Task description:
Whenever a line in the data holds the string "camera", copy that line.

Records for this exercise:

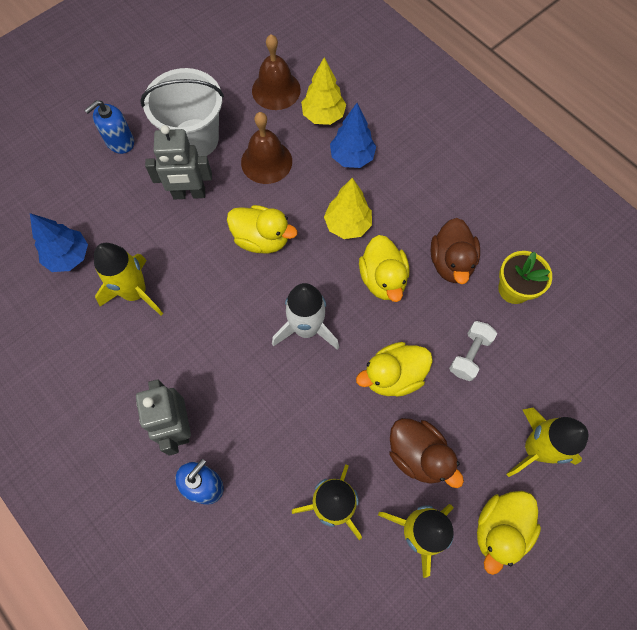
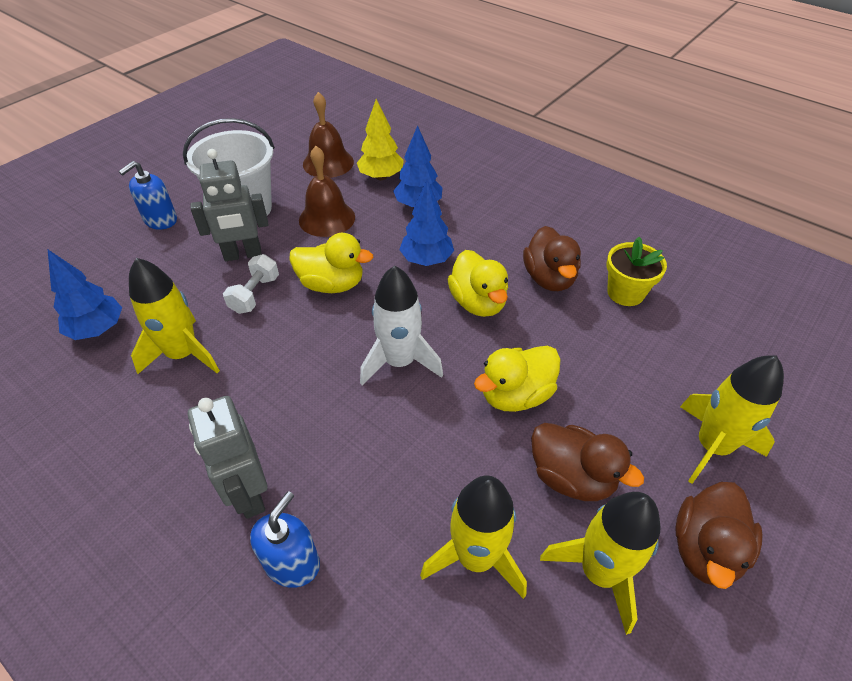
camera: 10 degrees left, 20 degrees down
(347, 225) = (426, 260): yellow tree -> blue tree
(469, 355) = (598, 360): white dumbbell -> white dumbbell (255, 294)
(500, 529) = (705, 549): yellow duck -> brown duck

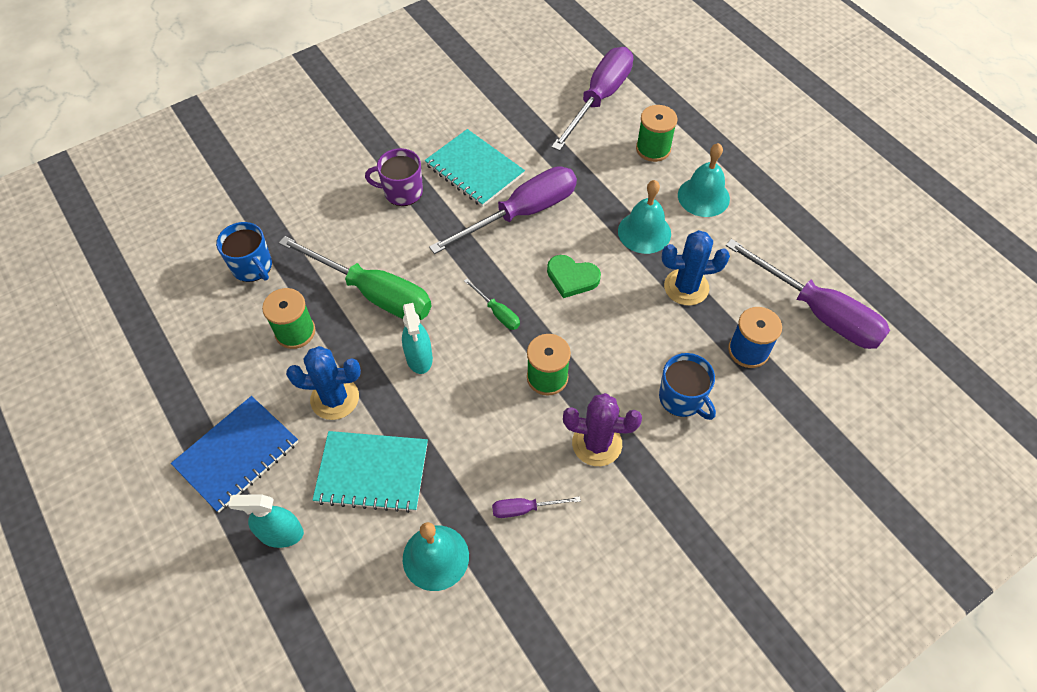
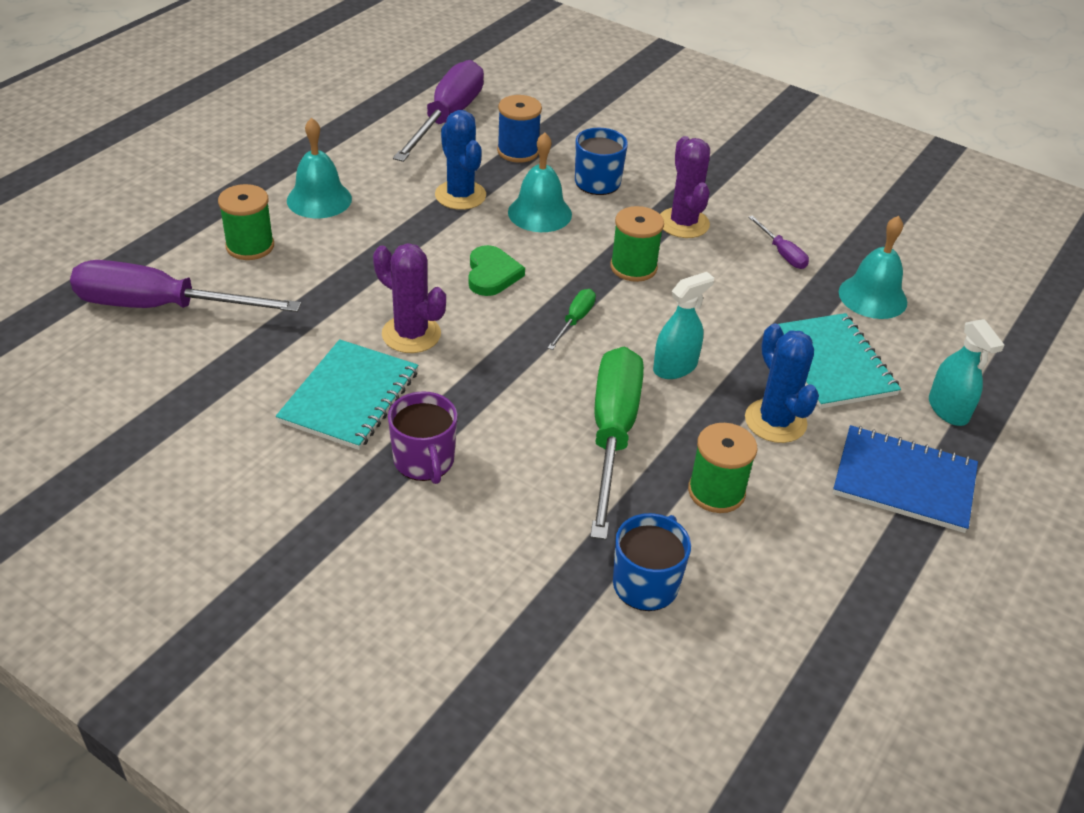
camera: 115 degrees left, 15 degrees down
(522, 213) = (411, 334): purple screwdriver -> purple cactus
(644, 232) = (395, 233): turquoise bell -> turquoise bell (539, 213)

Response:
camera: 10 degrees left, 20 degrees down
camera: 115 degrees left, 15 degrees down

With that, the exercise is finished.